§ Exercise objective
When you transcribe the records that follow, reproduce each line exactly as given.

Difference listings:
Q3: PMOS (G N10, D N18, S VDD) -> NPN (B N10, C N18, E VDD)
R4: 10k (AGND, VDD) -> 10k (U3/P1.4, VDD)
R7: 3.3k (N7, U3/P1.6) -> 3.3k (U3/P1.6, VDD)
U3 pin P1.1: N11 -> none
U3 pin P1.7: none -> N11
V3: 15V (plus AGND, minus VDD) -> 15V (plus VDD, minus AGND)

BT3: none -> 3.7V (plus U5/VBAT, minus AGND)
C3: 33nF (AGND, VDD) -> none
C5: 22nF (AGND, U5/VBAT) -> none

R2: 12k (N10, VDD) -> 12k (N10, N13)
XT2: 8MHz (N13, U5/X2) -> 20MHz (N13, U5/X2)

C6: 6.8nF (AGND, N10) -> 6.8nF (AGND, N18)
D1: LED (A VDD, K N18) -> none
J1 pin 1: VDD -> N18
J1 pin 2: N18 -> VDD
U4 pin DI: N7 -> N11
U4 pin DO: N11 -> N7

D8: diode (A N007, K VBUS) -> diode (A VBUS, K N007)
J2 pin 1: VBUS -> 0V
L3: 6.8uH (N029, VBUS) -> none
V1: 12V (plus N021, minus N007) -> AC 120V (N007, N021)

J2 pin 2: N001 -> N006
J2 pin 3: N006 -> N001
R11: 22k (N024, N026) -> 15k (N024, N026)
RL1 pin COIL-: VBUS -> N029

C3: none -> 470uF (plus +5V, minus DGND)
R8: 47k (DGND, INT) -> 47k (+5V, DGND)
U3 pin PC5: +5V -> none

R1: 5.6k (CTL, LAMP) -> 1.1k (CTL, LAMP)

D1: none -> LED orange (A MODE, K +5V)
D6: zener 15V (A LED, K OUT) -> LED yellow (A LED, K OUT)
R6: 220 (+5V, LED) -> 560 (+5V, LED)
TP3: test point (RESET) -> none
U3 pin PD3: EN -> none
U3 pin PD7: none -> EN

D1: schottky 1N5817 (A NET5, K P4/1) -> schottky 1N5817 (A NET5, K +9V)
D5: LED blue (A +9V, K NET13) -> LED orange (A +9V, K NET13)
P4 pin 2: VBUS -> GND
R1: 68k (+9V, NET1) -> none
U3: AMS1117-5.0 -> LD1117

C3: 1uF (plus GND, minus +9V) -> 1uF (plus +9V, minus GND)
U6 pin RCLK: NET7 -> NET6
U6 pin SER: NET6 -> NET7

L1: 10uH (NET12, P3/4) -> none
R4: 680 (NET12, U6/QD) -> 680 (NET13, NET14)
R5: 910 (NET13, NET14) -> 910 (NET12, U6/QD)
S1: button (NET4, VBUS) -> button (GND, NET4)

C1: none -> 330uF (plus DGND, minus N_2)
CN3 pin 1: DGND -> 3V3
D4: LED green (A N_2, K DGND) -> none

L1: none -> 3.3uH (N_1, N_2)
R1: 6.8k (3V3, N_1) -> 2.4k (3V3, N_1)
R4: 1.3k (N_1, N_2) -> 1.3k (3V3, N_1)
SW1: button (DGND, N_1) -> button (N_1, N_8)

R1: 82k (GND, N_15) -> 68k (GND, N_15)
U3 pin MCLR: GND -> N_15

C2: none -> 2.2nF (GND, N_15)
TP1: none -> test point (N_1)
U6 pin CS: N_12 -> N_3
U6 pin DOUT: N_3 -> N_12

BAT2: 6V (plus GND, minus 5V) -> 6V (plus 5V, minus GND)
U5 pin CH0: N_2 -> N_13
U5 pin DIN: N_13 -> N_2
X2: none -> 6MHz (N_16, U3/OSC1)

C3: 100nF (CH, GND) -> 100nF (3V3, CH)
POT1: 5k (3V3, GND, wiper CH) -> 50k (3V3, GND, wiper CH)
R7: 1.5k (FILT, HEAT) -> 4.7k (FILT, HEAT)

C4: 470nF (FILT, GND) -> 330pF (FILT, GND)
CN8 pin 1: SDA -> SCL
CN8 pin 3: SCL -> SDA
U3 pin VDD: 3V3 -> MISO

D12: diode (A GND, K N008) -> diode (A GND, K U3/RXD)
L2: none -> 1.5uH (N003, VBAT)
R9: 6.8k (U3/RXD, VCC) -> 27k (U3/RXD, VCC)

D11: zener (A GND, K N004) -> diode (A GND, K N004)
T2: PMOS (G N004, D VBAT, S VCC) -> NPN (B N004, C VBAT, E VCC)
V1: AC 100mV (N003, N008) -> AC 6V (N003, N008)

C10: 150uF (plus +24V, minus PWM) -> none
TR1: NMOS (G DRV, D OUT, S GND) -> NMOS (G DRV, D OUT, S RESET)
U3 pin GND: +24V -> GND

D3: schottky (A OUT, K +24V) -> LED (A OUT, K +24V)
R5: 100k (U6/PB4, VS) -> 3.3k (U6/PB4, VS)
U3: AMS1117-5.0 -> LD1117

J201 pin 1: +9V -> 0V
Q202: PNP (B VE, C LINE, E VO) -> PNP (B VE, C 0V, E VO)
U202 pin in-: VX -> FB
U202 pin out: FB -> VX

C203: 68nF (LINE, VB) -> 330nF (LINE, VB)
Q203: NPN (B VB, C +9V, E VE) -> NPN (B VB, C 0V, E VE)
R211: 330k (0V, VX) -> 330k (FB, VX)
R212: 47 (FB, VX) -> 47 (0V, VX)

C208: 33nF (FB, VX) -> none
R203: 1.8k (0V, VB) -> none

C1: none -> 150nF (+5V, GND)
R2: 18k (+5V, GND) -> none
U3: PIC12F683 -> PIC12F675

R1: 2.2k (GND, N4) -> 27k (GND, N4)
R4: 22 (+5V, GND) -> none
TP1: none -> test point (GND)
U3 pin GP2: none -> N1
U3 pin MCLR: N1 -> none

§ Output for this exercise
Q3: PMOS (G N10, D N18, S VDD) -> NPN (B N10, C N18, E VDD)
R4: 10k (AGND, VDD) -> 10k (U3/P1.4, VDD)
R7: 3.3k (N7, U3/P1.6) -> 3.3k (U3/P1.6, VDD)
U3 pin P1.1: N11 -> none
U3 pin P1.7: none -> N11
V3: 15V (plus AGND, minus VDD) -> 15V (plus VDD, minus AGND)

BT3: none -> 3.7V (plus U5/VBAT, minus AGND)
C3: 33nF (AGND, VDD) -> none
C5: 22nF (AGND, U5/VBAT) -> none

R2: 12k (N10, VDD) -> 12k (N10, N13)
XT2: 8MHz (N13, U5/X2) -> 20MHz (N13, U5/X2)

C6: 6.8nF (AGND, N10) -> 6.8nF (AGND, N18)
D1: LED (A VDD, K N18) -> none
J1 pin 1: VDD -> N18
J1 pin 2: N18 -> VDD
U4 pin DI: N7 -> N11
U4 pin DO: N11 -> N7

D8: diode (A N007, K VBUS) -> diode (A VBUS, K N007)
J2 pin 1: VBUS -> 0V
L3: 6.8uH (N029, VBUS) -> none
V1: 12V (plus N021, minus N007) -> AC 120V (N007, N021)

J2 pin 2: N001 -> N006
J2 pin 3: N006 -> N001
R11: 22k (N024, N026) -> 15k (N024, N026)
RL1 pin COIL-: VBUS -> N029

C3: none -> 470uF (plus +5V, minus DGND)
R8: 47k (DGND, INT) -> 47k (+5V, DGND)
U3 pin PC5: +5V -> none

R1: 5.6k (CTL, LAMP) -> 1.1k (CTL, LAMP)

D1: none -> LED orange (A MODE, K +5V)
D6: zener 15V (A LED, K OUT) -> LED yellow (A LED, K OUT)
R6: 220 (+5V, LED) -> 560 (+5V, LED)
TP3: test point (RESET) -> none
U3 pin PD3: EN -> none
U3 pin PD7: none -> EN

D1: schottky 1N5817 (A NET5, K P4/1) -> schottky 1N5817 (A NET5, K +9V)
D5: LED blue (A +9V, K NET13) -> LED orange (A +9V, K NET13)
P4 pin 2: VBUS -> GND
R1: 68k (+9V, NET1) -> none
U3: AMS1117-5.0 -> LD1117

C3: 1uF (plus GND, minus +9V) -> 1uF (plus +9V, minus GND)
U6 pin RCLK: NET7 -> NET6
U6 pin SER: NET6 -> NET7

L1: 10uH (NET12, P3/4) -> none
R4: 680 (NET12, U6/QD) -> 680 (NET13, NET14)
R5: 910 (NET13, NET14) -> 910 (NET12, U6/QD)
S1: button (NET4, VBUS) -> button (GND, NET4)

C1: none -> 330uF (plus DGND, minus N_2)
CN3 pin 1: DGND -> 3V3
D4: LED green (A N_2, K DGND) -> none

L1: none -> 3.3uH (N_1, N_2)
R1: 6.8k (3V3, N_1) -> 2.4k (3V3, N_1)
R4: 1.3k (N_1, N_2) -> 1.3k (3V3, N_1)
SW1: button (DGND, N_1) -> button (N_1, N_8)

R1: 82k (GND, N_15) -> 68k (GND, N_15)
U3 pin MCLR: GND -> N_15

C2: none -> 2.2nF (GND, N_15)
TP1: none -> test point (N_1)
U6 pin CS: N_12 -> N_3
U6 pin DOUT: N_3 -> N_12

BAT2: 6V (plus GND, minus 5V) -> 6V (plus 5V, minus GND)
U5 pin CH0: N_2 -> N_13
U5 pin DIN: N_13 -> N_2
X2: none -> 6MHz (N_16, U3/OSC1)

C3: 100nF (CH, GND) -> 100nF (3V3, CH)
POT1: 5k (3V3, GND, wiper CH) -> 50k (3V3, GND, wiper CH)
R7: 1.5k (FILT, HEAT) -> 4.7k (FILT, HEAT)

C4: 470nF (FILT, GND) -> 330pF (FILT, GND)
CN8 pin 1: SDA -> SCL
CN8 pin 3: SCL -> SDA
U3 pin VDD: 3V3 -> MISO

D12: diode (A GND, K N008) -> diode (A GND, K U3/RXD)
L2: none -> 1.5uH (N003, VBAT)
R9: 6.8k (U3/RXD, VCC) -> 27k (U3/RXD, VCC)

D11: zener (A GND, K N004) -> diode (A GND, K N004)
T2: PMOS (G N004, D VBAT, S VCC) -> NPN (B N004, C VBAT, E VCC)
V1: AC 100mV (N003, N008) -> AC 6V (N003, N008)

C10: 150uF (plus +24V, minus PWM) -> none
TR1: NMOS (G DRV, D OUT, S GND) -> NMOS (G DRV, D OUT, S RESET)
U3 pin GND: +24V -> GND

D3: schottky (A OUT, K +24V) -> LED (A OUT, K +24V)
R5: 100k (U6/PB4, VS) -> 3.3k (U6/PB4, VS)
U3: AMS1117-5.0 -> LD1117

J201 pin 1: +9V -> 0V
Q202: PNP (B VE, C LINE, E VO) -> PNP (B VE, C 0V, E VO)
U202 pin in-: VX -> FB
U202 pin out: FB -> VX

C203: 68nF (LINE, VB) -> 330nF (LINE, VB)
Q203: NPN (B VB, C +9V, E VE) -> NPN (B VB, C 0V, E VE)
R211: 330k (0V, VX) -> 330k (FB, VX)
R212: 47 (FB, VX) -> 47 (0V, VX)

C208: 33nF (FB, VX) -> none
R203: 1.8k (0V, VB) -> none

C1: none -> 150nF (+5V, GND)
R2: 18k (+5V, GND) -> none
U3: PIC12F683 -> PIC12F675

R1: 2.2k (GND, N4) -> 27k (GND, N4)
R4: 22 (+5V, GND) -> none
TP1: none -> test point (GND)
U3 pin GP2: none -> N1
U3 pin MCLR: N1 -> none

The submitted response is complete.